**ACTIVITY:** Please return every line of the records below that holds the word "violet".

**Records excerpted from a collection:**
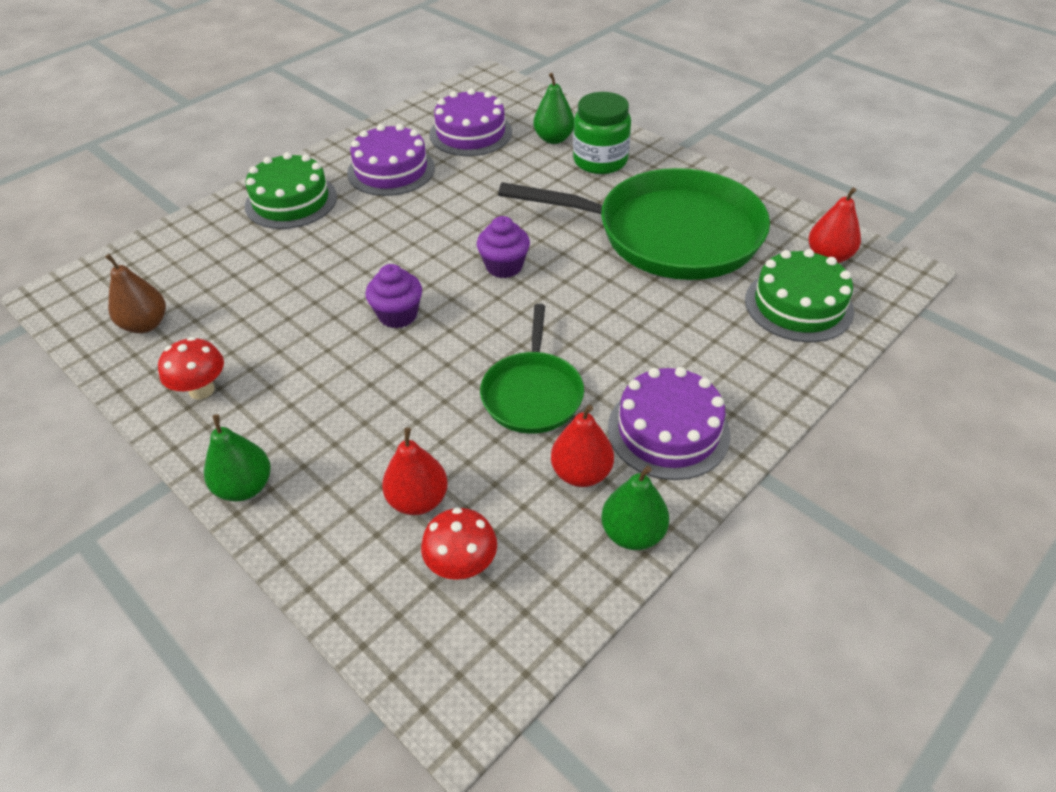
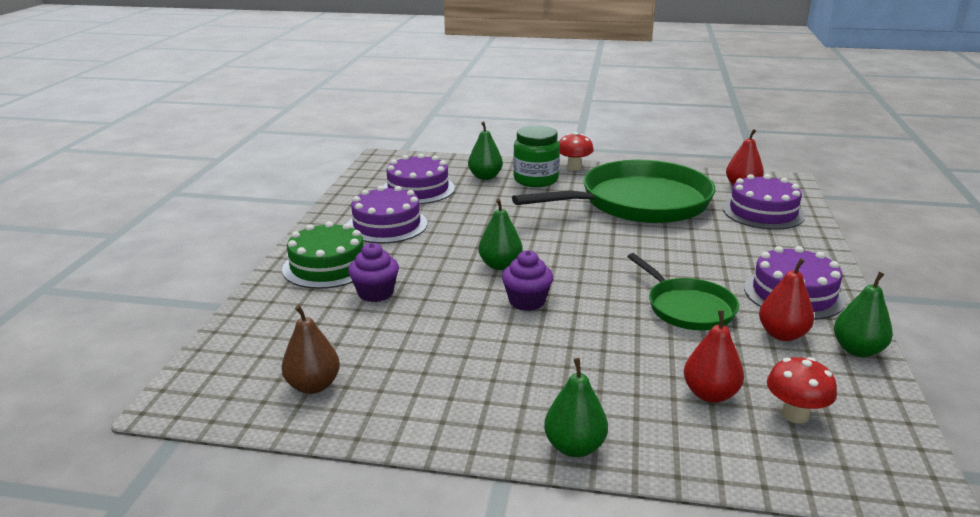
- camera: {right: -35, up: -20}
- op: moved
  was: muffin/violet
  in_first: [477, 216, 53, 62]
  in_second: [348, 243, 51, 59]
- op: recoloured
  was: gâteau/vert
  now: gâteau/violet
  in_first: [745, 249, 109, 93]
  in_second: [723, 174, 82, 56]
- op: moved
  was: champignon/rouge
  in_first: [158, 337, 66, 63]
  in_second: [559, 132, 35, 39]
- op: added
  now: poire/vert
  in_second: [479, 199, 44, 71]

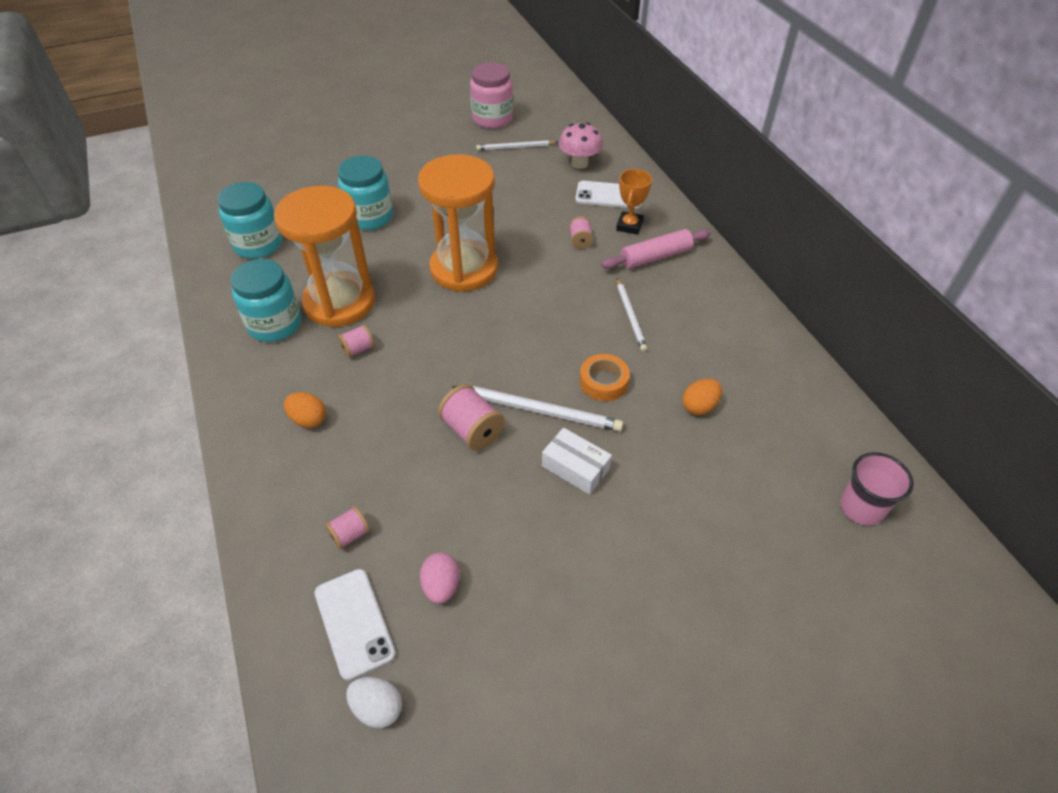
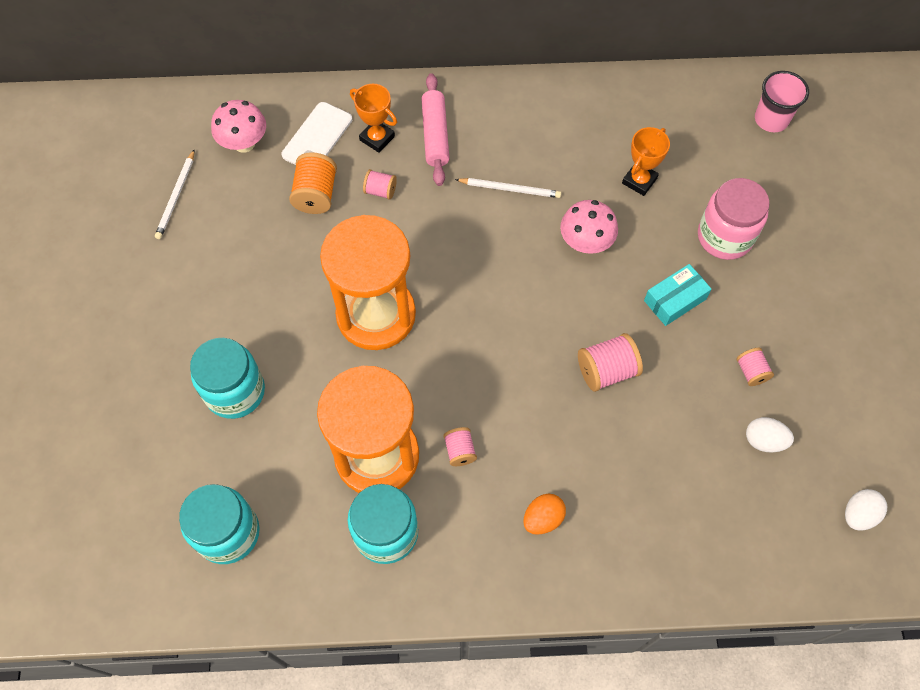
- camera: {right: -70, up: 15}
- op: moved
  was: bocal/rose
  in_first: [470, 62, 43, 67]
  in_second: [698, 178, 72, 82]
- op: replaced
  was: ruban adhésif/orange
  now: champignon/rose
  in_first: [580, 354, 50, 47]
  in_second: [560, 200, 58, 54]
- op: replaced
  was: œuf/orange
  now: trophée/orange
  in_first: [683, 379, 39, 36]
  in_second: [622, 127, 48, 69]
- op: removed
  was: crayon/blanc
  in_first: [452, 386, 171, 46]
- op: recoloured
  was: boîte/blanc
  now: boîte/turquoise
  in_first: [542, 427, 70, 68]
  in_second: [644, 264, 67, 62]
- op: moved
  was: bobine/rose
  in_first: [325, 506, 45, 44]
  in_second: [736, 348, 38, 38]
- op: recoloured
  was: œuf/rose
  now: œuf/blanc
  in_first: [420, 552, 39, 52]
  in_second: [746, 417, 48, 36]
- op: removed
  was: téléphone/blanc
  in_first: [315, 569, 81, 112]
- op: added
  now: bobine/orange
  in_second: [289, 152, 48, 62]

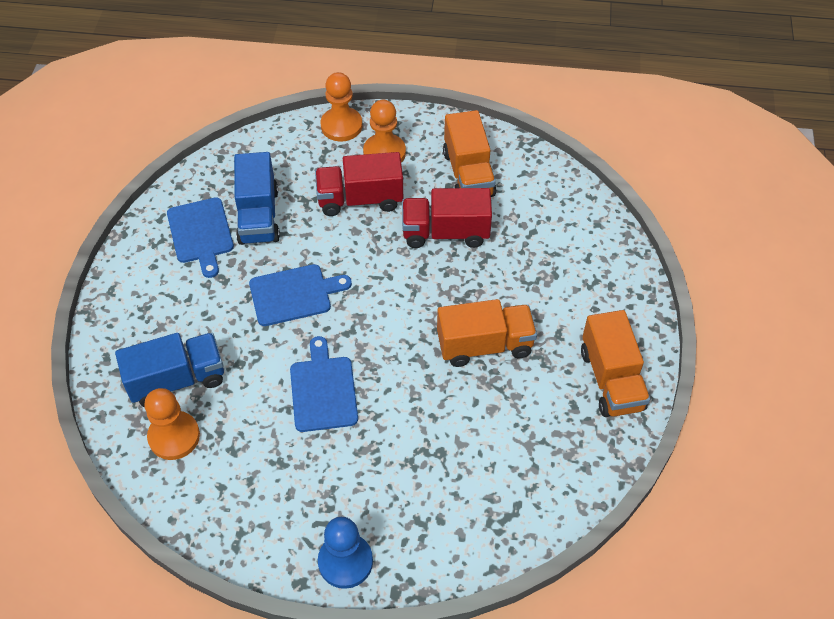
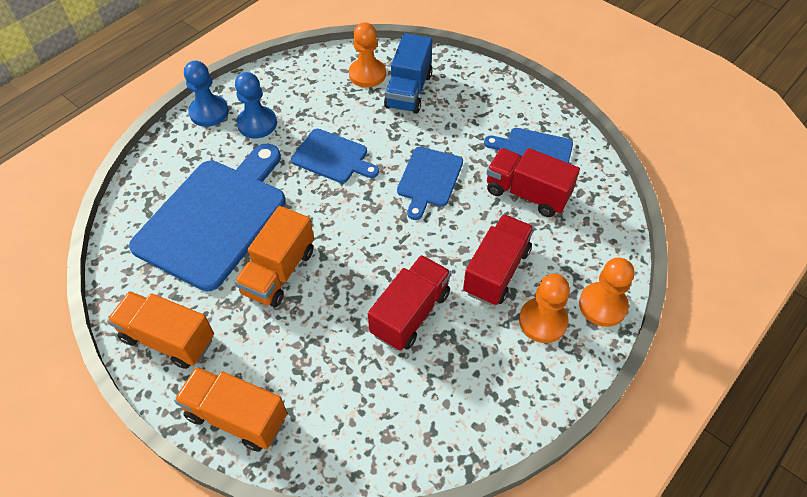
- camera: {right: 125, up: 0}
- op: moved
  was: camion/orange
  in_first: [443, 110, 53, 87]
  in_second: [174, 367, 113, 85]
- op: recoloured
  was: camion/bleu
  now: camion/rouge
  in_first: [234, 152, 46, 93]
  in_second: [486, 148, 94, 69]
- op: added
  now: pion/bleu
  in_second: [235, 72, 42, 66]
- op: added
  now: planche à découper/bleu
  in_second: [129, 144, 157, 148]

* * *

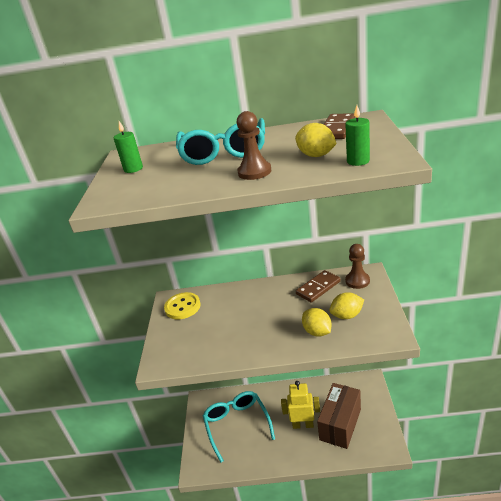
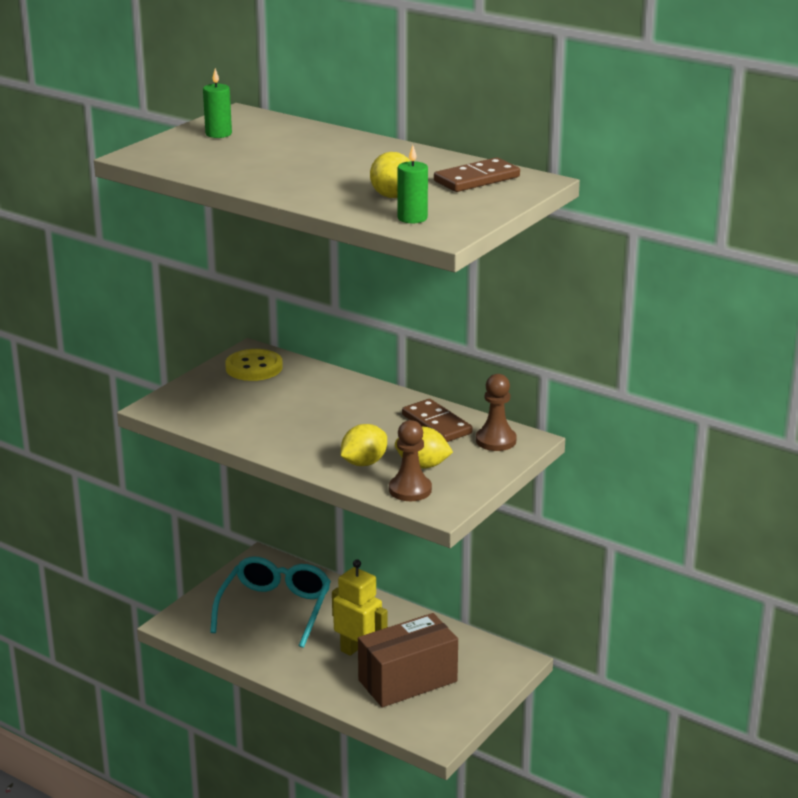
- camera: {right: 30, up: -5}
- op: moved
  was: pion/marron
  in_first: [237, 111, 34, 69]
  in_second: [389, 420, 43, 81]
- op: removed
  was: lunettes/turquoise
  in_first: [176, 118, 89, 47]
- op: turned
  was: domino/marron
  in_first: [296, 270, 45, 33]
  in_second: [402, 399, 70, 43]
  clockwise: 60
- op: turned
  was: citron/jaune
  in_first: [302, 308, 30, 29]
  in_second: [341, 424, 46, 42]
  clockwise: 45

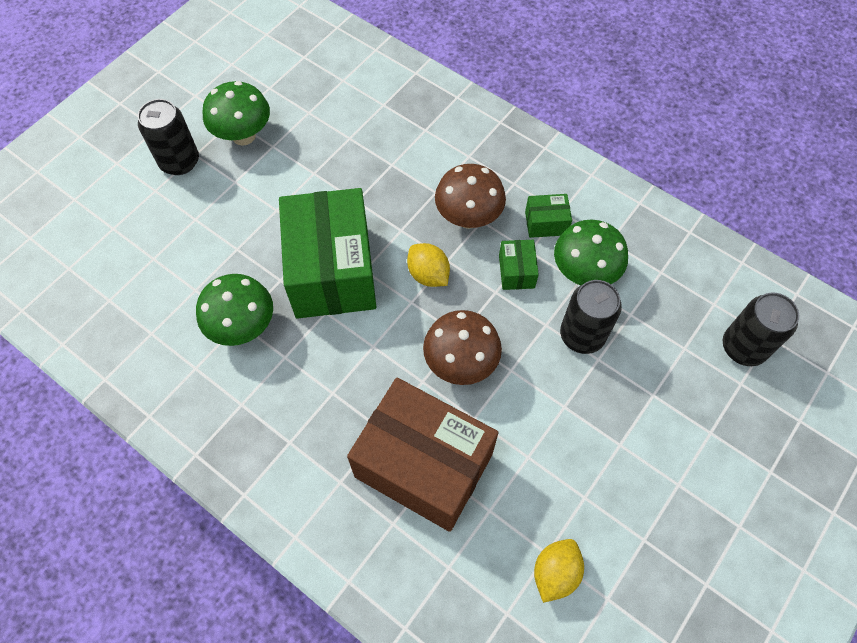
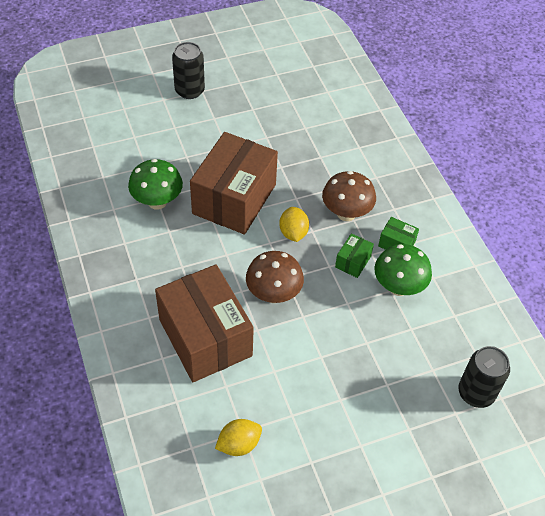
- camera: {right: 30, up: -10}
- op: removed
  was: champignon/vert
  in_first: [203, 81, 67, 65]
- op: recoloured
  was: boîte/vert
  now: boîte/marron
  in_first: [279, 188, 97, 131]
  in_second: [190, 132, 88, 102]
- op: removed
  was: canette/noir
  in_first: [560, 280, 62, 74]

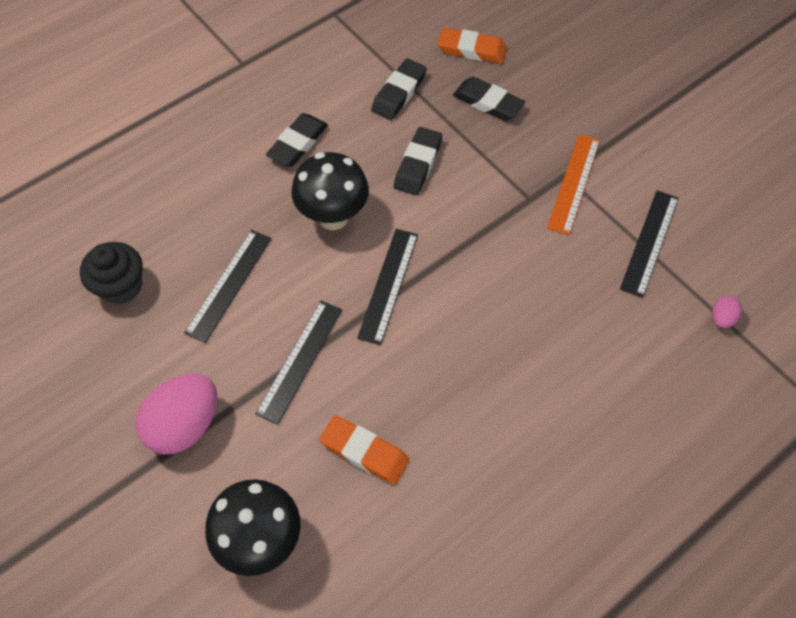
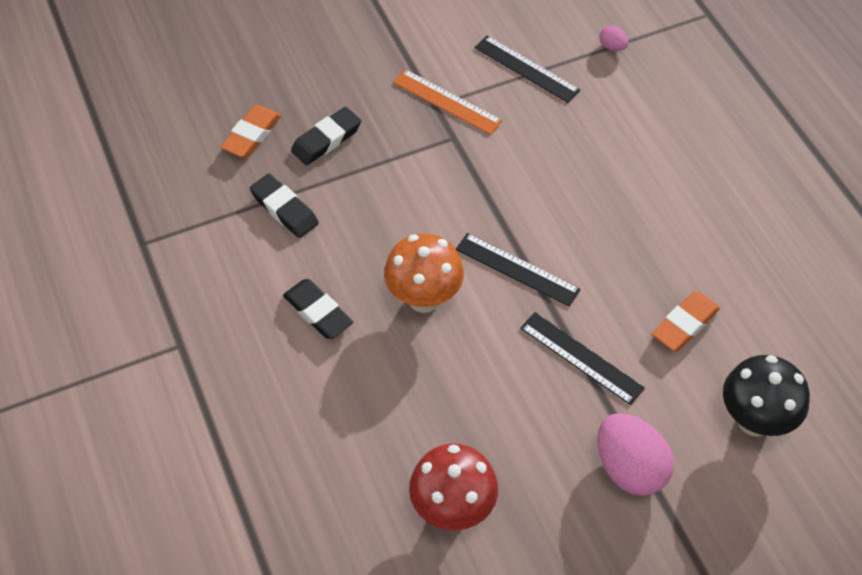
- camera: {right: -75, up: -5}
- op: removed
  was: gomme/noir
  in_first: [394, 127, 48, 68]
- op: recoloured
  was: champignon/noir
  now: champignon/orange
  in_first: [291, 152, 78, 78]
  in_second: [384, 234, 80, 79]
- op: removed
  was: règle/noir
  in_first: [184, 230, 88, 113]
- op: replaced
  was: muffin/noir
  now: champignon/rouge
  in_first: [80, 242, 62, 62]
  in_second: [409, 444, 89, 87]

...

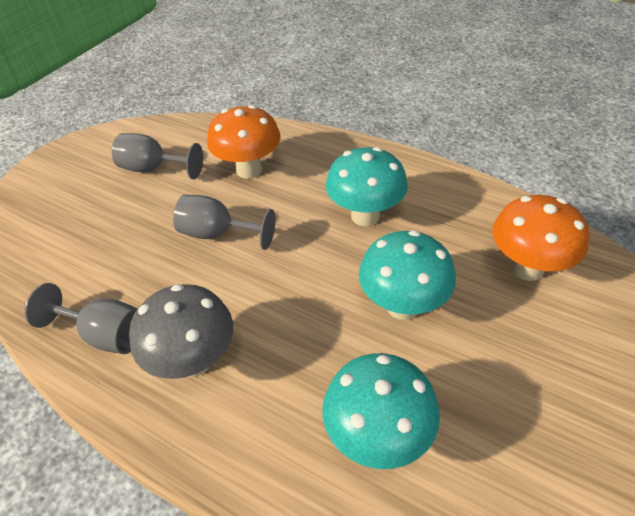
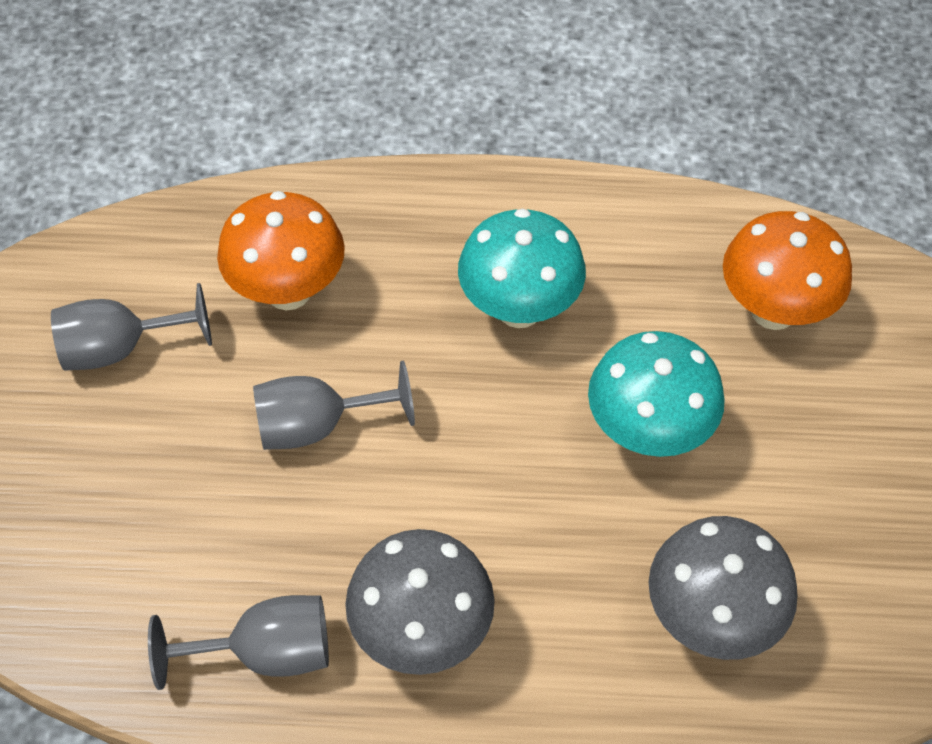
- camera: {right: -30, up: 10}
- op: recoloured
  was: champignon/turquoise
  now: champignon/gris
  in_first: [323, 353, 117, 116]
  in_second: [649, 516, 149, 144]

**EXERCISE OUTPUT:**
  was: muffin/violet
  now: gâteau/violet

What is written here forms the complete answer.